What you have to do » Repeat each record below exactly as given.

(Records contained in a dataset)

▶

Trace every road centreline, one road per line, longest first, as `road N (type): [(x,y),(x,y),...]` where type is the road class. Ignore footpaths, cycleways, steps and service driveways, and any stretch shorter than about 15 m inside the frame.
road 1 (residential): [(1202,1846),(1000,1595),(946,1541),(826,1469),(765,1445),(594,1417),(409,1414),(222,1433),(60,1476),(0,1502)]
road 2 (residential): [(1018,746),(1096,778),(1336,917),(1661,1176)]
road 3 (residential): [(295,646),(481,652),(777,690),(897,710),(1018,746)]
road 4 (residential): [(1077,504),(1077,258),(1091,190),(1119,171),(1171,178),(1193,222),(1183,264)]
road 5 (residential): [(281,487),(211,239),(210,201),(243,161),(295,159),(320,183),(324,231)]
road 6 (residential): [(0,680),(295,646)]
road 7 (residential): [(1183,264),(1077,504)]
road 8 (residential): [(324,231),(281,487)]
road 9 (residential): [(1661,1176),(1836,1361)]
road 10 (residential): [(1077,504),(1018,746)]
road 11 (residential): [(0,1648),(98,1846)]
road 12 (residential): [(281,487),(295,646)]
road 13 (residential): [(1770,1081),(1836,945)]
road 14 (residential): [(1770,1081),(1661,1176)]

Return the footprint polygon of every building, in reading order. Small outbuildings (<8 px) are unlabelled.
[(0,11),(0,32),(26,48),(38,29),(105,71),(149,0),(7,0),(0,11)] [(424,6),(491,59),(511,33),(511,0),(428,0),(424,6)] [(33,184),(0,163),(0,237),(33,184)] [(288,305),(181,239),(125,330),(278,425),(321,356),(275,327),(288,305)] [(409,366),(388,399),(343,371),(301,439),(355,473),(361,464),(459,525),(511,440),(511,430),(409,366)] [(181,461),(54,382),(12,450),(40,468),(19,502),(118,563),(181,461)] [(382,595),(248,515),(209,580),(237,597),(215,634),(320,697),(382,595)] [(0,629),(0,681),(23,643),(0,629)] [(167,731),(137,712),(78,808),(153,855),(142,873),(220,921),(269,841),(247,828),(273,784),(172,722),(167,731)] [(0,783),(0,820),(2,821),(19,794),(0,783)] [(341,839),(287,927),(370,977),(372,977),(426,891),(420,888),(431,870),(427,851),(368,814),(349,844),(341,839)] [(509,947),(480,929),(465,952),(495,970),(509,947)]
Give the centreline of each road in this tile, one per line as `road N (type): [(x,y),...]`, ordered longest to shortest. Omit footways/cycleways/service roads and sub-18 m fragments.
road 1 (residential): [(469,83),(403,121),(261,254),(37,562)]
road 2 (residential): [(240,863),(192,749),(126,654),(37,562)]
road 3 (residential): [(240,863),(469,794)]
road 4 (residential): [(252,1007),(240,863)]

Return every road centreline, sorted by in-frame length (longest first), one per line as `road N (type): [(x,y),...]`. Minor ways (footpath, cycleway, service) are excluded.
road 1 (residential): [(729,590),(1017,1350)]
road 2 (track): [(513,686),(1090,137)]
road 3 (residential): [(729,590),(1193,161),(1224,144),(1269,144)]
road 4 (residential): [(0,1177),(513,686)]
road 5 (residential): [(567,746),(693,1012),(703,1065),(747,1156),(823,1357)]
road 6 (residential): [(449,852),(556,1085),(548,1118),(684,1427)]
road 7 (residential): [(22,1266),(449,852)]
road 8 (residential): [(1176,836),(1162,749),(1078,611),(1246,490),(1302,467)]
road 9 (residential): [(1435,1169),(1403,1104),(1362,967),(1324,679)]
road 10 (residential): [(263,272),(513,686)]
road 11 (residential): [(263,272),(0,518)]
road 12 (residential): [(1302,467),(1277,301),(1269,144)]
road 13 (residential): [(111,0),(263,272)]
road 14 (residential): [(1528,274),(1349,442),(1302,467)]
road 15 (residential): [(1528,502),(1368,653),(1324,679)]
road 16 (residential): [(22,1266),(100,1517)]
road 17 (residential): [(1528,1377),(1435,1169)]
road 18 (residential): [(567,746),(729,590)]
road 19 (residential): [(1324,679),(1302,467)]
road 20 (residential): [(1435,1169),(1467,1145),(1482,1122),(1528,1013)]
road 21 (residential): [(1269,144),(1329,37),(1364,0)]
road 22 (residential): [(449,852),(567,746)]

◀

Response to the exercise »
Trace every road centreline, one road per line, longest first, as `road N (type): [(x,y),(x,y),...]` where type is the road class. Ignore footpaths, cycleways, steps and service driveways, and any stretch shorter than about 15 m inside the frame.
road 1 (residential): [(1202,1846),(1000,1595),(946,1541),(826,1469),(765,1445),(594,1417),(409,1414),(222,1433),(60,1476),(0,1502)]
road 2 (residential): [(1018,746),(1096,778),(1336,917),(1661,1176)]
road 3 (residential): [(295,646),(481,652),(777,690),(897,710),(1018,746)]
road 4 (residential): [(1077,504),(1077,258),(1091,190),(1119,171),(1171,178),(1193,222),(1183,264)]
road 5 (residential): [(281,487),(211,239),(210,201),(243,161),(295,159),(320,183),(324,231)]
road 6 (residential): [(0,680),(295,646)]
road 7 (residential): [(1183,264),(1077,504)]
road 8 (residential): [(324,231),(281,487)]
road 9 (residential): [(1661,1176),(1836,1361)]
road 10 (residential): [(1077,504),(1018,746)]
road 11 (residential): [(0,1648),(98,1846)]
road 12 (residential): [(281,487),(295,646)]
road 13 (residential): [(1770,1081),(1836,945)]
road 14 (residential): [(1770,1081),(1661,1176)]

Return the footprint polygon of every building, in reading order. Small outbuildings (<8 px) are unlabelled.
[(0,11),(0,32),(26,48),(38,29),(105,71),(149,0),(7,0),(0,11)] [(424,6),(491,59),(511,33),(511,0),(428,0),(424,6)] [(33,184),(0,163),(0,237),(33,184)] [(288,305),(181,239),(125,330),(278,425),(321,356),(275,327),(288,305)] [(409,366),(388,399),(343,371),(301,439),(355,473),(361,464),(459,525),(511,440),(511,430),(409,366)] [(181,461),(54,382),(12,450),(40,468),(19,502),(118,563),(181,461)] [(382,595),(248,515),(209,580),(237,597),(215,634),(320,697),(382,595)] [(0,629),(0,681),(23,643),(0,629)] [(167,731),(137,712),(78,808),(153,855),(142,873),(220,921),(269,841),(247,828),(273,784),(172,722),(167,731)] [(0,783),(0,820),(2,821),(19,794),(0,783)] [(341,839),(287,927),(370,977),(372,977),(426,891),(420,888),(431,870),(427,851),(368,814),(349,844),(341,839)] [(509,947),(480,929),(465,952),(495,970),(509,947)]
Give the centreline of each road in this tile, one per line as `road N (type): [(x,y),...]`, ordered longest to shortest. Omit footways/cycleways/service roads and sub-18 m fragments.
road 1 (residential): [(469,83),(403,121),(261,254),(37,562)]
road 2 (residential): [(240,863),(192,749),(126,654),(37,562)]
road 3 (residential): [(240,863),(469,794)]
road 4 (residential): [(252,1007),(240,863)]

Return every road centreline, sorted by in-frame length (longest first), one per line as `road N (type): [(x,y),...]`. Minor ways (footpath, cycleway, service) are excluded.
road 1 (residential): [(729,590),(1017,1350)]
road 2 (track): [(513,686),(1090,137)]
road 3 (residential): [(729,590),(1193,161),(1224,144),(1269,144)]
road 4 (residential): [(0,1177),(513,686)]
road 5 (residential): [(567,746),(693,1012),(703,1065),(747,1156),(823,1357)]
road 6 (residential): [(449,852),(556,1085),(548,1118),(684,1427)]
road 7 (residential): [(22,1266),(449,852)]
road 8 (residential): [(1176,836),(1162,749),(1078,611),(1246,490),(1302,467)]
road 9 (residential): [(1435,1169),(1403,1104),(1362,967),(1324,679)]
road 10 (residential): [(263,272),(513,686)]
road 11 (residential): [(263,272),(0,518)]
road 12 (residential): [(1302,467),(1277,301),(1269,144)]
road 13 (residential): [(111,0),(263,272)]
road 14 (residential): [(1528,274),(1349,442),(1302,467)]
road 15 (residential): [(1528,502),(1368,653),(1324,679)]
road 16 (residential): [(22,1266),(100,1517)]
road 17 (residential): [(1528,1377),(1435,1169)]
road 18 (residential): [(567,746),(729,590)]
road 19 (residential): [(1324,679),(1302,467)]
road 20 (residential): [(1435,1169),(1467,1145),(1482,1122),(1528,1013)]
road 21 (residential): [(1269,144),(1329,37),(1364,0)]
road 22 (residential): [(449,852),(567,746)]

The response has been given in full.